Problem requirements
Pull out every line in the records below that contains the string "acciaccatura", and copy each of those lines in full.

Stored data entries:
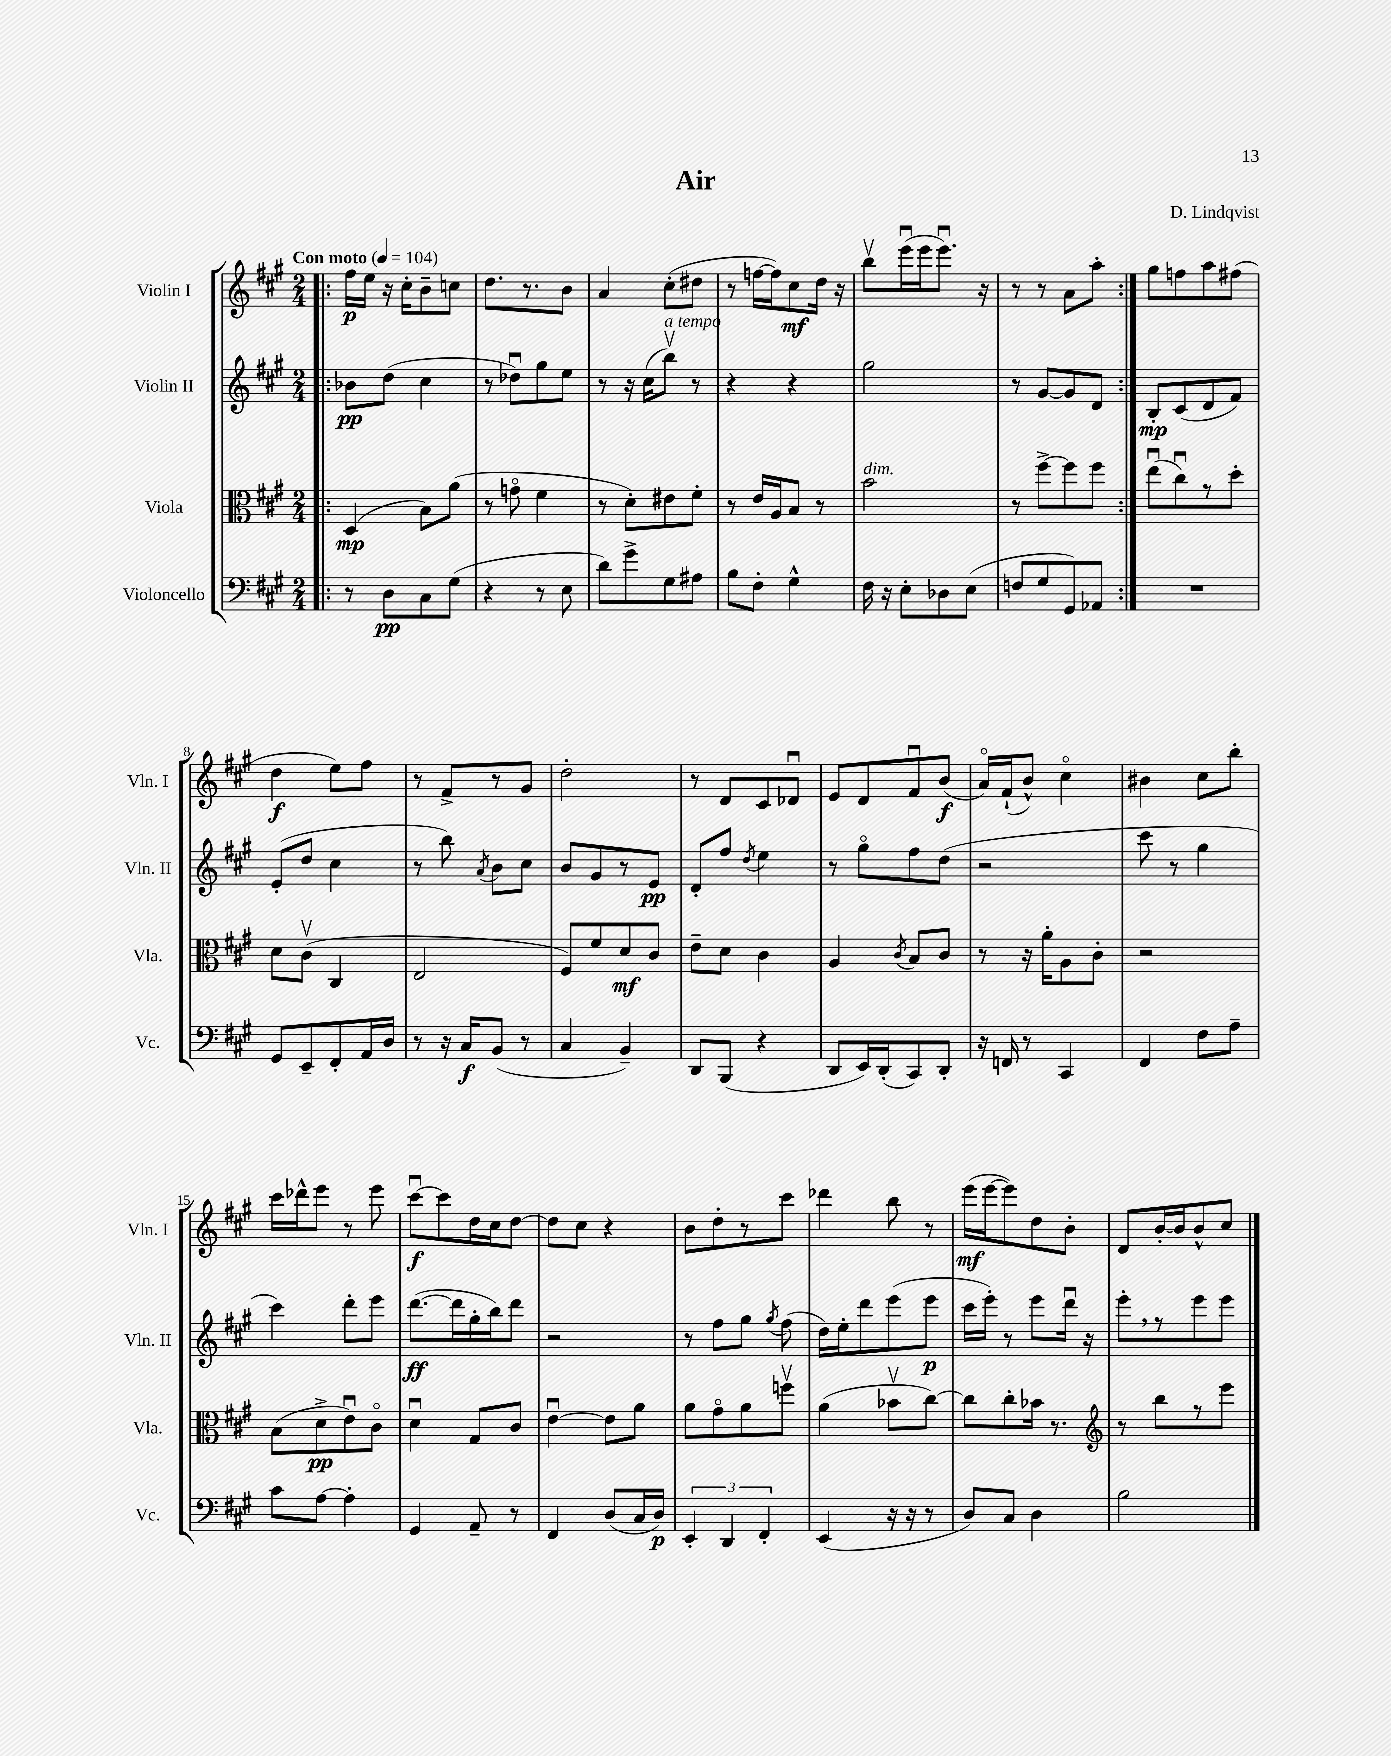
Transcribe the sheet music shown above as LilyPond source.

\header { title = "Air" composer = "D. Lindqvist" }
<<
\new StaffGroup <<
\new Staff = "s0" \with { instrumentName = "Violin I" shortInstrumentName = "Vln. I" } {
    \clef treble \key a \major \numericTimeSignature \time 2/4 \tempo "Con moto" 4 = 104
    \autoBeamOff \repeat volta 2 { \bar ".|:" fis''16[\p e''16] r16 cis''16[-. b'8-- c''8] |
    d''8.[ r8. b'8] |
    a'4 cis''8[-.( dis''8] |
    r8 f''16[~ f''16) cis''8\mf d''16] r16 |
    b''8[\upbow e'''16\downbow( e'''16 e'''8.]\downbow) r16 |
    r8 r8 a'8[ a''8]-. | }
    gis''8[ f''8 a''8 fis''8]( |
    d''4\f e''8[) fis''8] |
    r8 fis'8[-> r8 gis'8] |
    d''2-. |
    r8 d'8[ cis'8 des'8]\downbow |
    e'8[ d'8 fis'8\downbow b'8]\f( |
    a'16[\flageolet) fis'16-!( b'8]-^) cis''4\flageolet |
    bis'4 cis''8[ b''8]-. |
    cis'''16[ des'''16-^ e'''8] r8 e'''8 |
    cis'''8[~\downbow\f cis'''8 d''16 cis''16 d''8]~ |
    d''8[ cis''8] r4 |
    b'8[ d''8-. r8 cis'''8] |
    des'''4 b''8 r8 |
    e'''16[\mf( e'''16~ e'''8) d''8 b'8]-. |
    d'8[ b'16~-. b'16 b'8-^ cis''8] \bar "|." |
}
\new Staff = "s1" \with { instrumentName = "Violin II" shortInstrumentName = "Vln. II" } {
    \clef treble \key a \major \numericTimeSignature \time 2/4
    \autoBeamOff \repeat volta 2 { \bar ".|:" bes'8[\pp d''8]( cis''4 |
    r8 des''8[\downbow) gis''8 e''8] |
    r8 r16 cis''16[( b''8]\upbow^\markup { \italic "a tempo" }) r8 |
    r4 r4 |
    gis''2 |
    r8 gis'8[~ gis'8 d'8] | }
    b8[-.\mp cis'8( d'8 fis'8]) |
    e'8[-.( d''8] cis''4 |
    r8 b''8) \acciaccatura { a'8 } b'8[ cis''8] |
    b'8[ gis'8 r8 e'8]\pp |
    d'8[-. fis''8] \acciaccatura { d''8 } e''4 |
    r8 gis''8[\flageolet fis''8 d''8]( |
    r2 |
    cis'''8 r8 gis''4 |
    cis'''4) d'''8[-. e'''8] |
    d'''8.[~\ff( d'''16 gis''16-. b''16) d'''8] |
    r2 |
    r8 fis''8[ gis''8] \acciaccatura { gis''8 } fis''8( |
    d''16[) e''16-. d'''8 e'''8( e'''8]\p |
    cis'''16[ e'''16]-.) r8 e'''8[ d'''16]\downbow r16 |
    e'''8[-. \breathe r8 e'''8 e'''8] \bar "|." |
}
\new Staff = "s2" \with { instrumentName = "Viola" shortInstrumentName = "Vla." } {
    \clef alto \key a \major \numericTimeSignature \time 2/4
    \autoBeamOff \repeat volta 2 { \bar ".|:" d4\mp( b8[) a'8]( |
    r8 g'8\flageolet fis'4 |
    r8 d'8[-.) eis'8 fis'8]-. |
    r8 e'16[ a16 b8] r8 |
    b'2^\markup { \italic "dim." } |
    r8 fis''8[~-> fis''8 fis''8] | }
    e''8[\downbow( cis''8\downbow) r8 d''8]-. |
    d'8[ cis'8]\upbow( cis4 |
    e2 |
    fis8[) fis'8 d'8\mf cis'8] |
    e'8[-- d'8] cis'4 |
    a4 \acciaccatura { cis'8 } b8[ cis'8] |
    r8 r16 a'16[-. a8 cis'8]-. |
    r2 |
    b8[( d'8->\pp e'8\downbow) cis'8]\flageolet |
    d'4\downbow gis8[ cis'8] |
    e'4~\downbow e'8[ a'8] |
    a'8[ gis'8\flageolet a'8 f''8]\upbow |
    a'4( bes'8[\upbow cis''8]~) |
    cis''8[ cis''8-. bes'16] r8. |
    \clef treble r8 b''8[ r8 e'''8] \bar "|." |
}
\new Staff = "s3" \with { instrumentName = "Violoncello" shortInstrumentName = "Vc." } {
    \clef bass \key a \major \numericTimeSignature \time 2/4
    \autoBeamOff \repeat volta 2 { \bar ".|:" r8 d8[\pp cis8 gis8]( |
    r4 r8 e8 |
    d'8[) gis'8-> gis8 ais8] |
    b8[ fis8]-. gis4-^ |
    fis16 r16 e8[-. des8 e8]( |
    f8[ gis8 gis,8) aes,8] | }
    R2 |
    gis,8[ e,8-- fis,8-. a,16 d16] |
    r8 r16 cis16[\f b,8]( r8 |
    cis4 b,4--) |
    d,8[ b,,8]( r4 |
    d,8[ e,16) d,16-.( cis,8) d,8]-. |
    r16 f,16 r8 cis,4 |
    fis,4 fis8[ a8]-- |
    cis'8[ a8]~ a4-. |
    gis,4 a,8-- r8 |
    fis,4 d8[( cis16 d16]\p) |
    \tuplet 3/2 { e,4-. d,4 fis,4-. } |
    e,4( r16 r16 r8 |
    d8[) cis8] d4 |
    b2 \bar "|." |
}
>>
>>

Solution to the exercise
    r8 b''8) \acciaccatura { a'8 } b'8[ cis''8] |
    d'8[-. fis''8] \acciaccatura { d''8 } e''4 |
    r8 fis''8[ gis''8] \acciaccatura { gis''8 } fis''8( |
    a4 \acciaccatura { cis'8 } b8[ cis'8] |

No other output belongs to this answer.